#### RECORDS FOR THIS EXERCISE
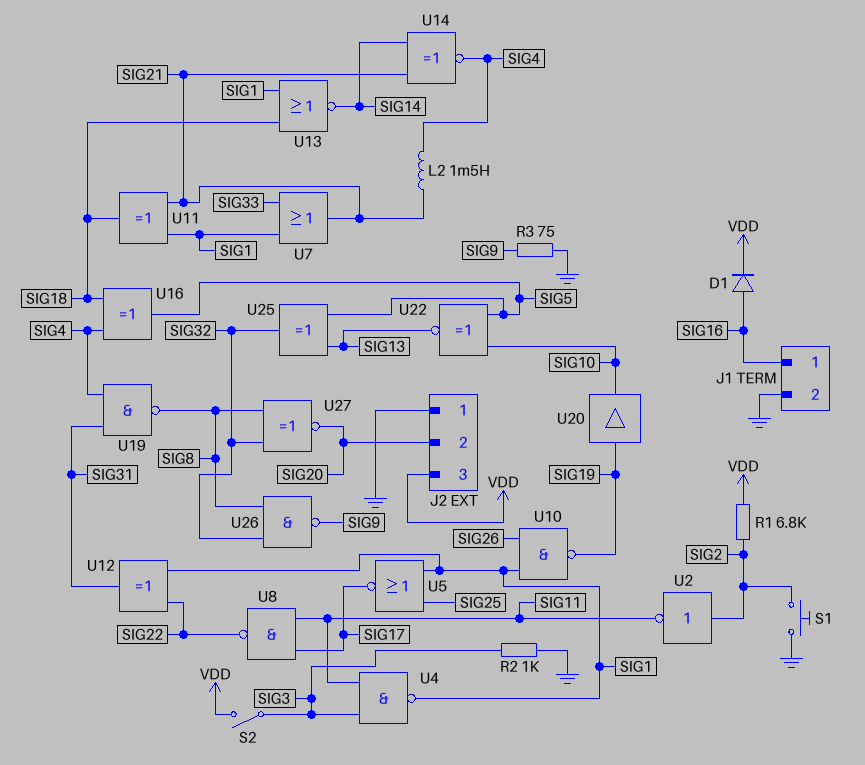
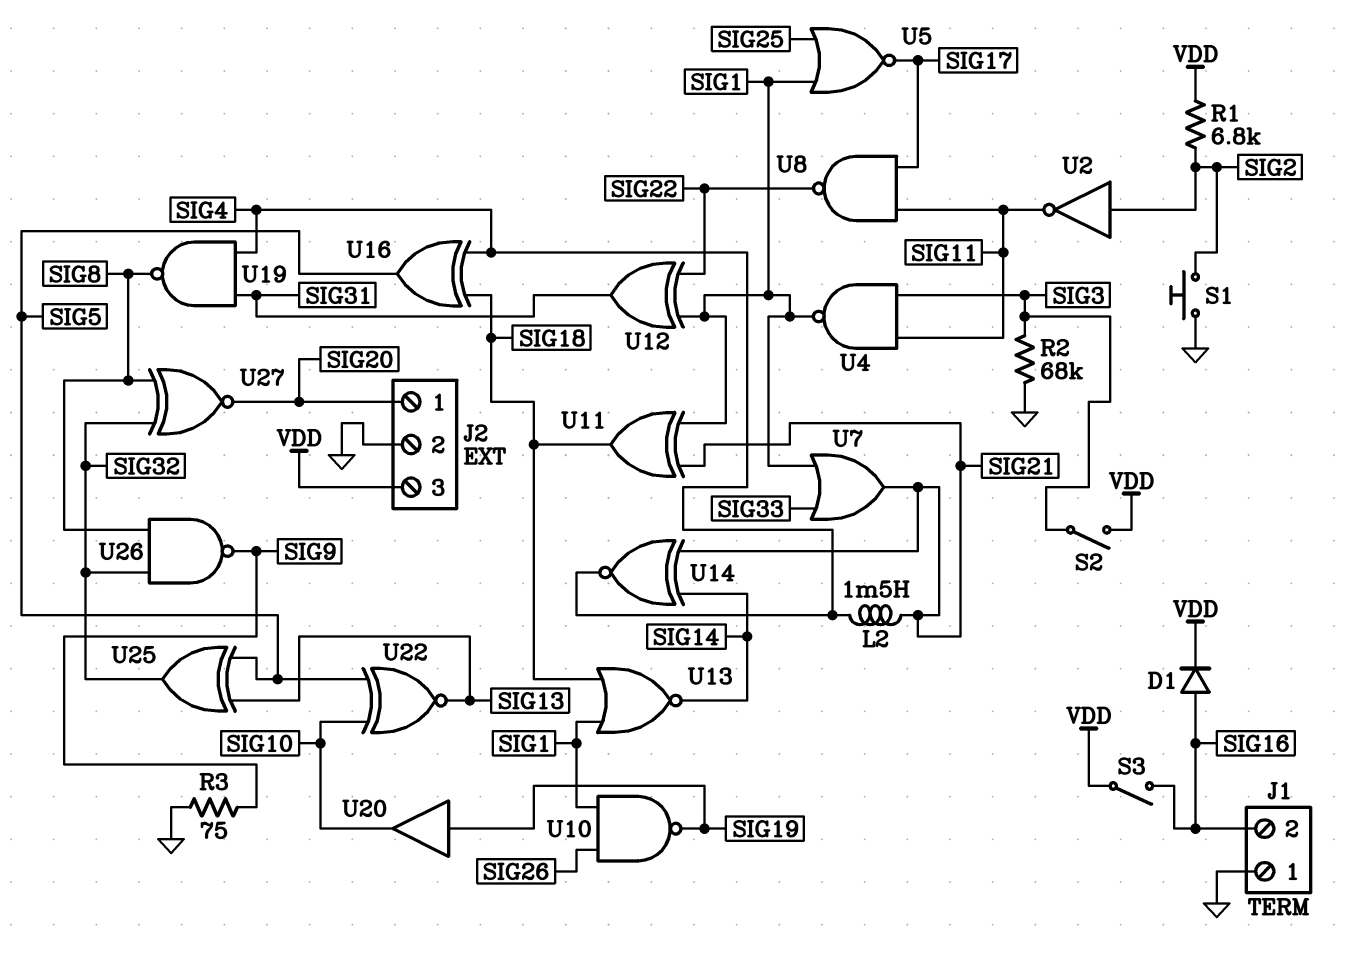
J1 pin 1: SIG16 -> GND
J1 pin 2: GND -> SIG16
J2 pin 1: GND -> SIG20
J2 pin 2: SIG20 -> GND
R2: 1k (GND, SIG3) -> 68k (GND, SIG3)
S3: none -> switch (SIG16, VDD)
########
» **ABOUT THIS TASK**: Your task is to return, exactly and on their own, the lines from the one containing "R2: 1k (GND, SIG3) -> 68k (GND, SIG3)" through the last line of the listing.

» **COMPLETED EXERCISE**:
R2: 1k (GND, SIG3) -> 68k (GND, SIG3)
S3: none -> switch (SIG16, VDD)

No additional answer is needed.